Data extract:
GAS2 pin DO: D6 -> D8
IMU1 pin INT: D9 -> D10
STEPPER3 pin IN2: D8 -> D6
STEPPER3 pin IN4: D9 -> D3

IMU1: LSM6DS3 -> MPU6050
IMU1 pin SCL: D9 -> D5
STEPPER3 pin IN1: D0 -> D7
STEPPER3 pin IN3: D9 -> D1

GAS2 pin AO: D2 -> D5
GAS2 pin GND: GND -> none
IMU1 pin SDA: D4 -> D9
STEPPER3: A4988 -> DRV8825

---

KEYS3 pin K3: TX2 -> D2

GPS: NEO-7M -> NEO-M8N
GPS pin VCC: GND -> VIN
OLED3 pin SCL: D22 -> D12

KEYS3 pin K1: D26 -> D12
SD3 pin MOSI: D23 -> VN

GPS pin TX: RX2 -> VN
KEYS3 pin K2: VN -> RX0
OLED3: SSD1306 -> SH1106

Exercise brief:
Look above for the line with "IMU1 pin SCL: D9 -> D5"; retype exactly that line, every line after it up to the line with "STEPPER3: A4988 -> DRV8825", and that line too, nothing else.

Exercise result:
IMU1 pin SCL: D9 -> D5
STEPPER3 pin IN1: D0 -> D7
STEPPER3 pin IN3: D9 -> D1

GAS2 pin AO: D2 -> D5
GAS2 pin GND: GND -> none
IMU1 pin SDA: D4 -> D9
STEPPER3: A4988 -> DRV8825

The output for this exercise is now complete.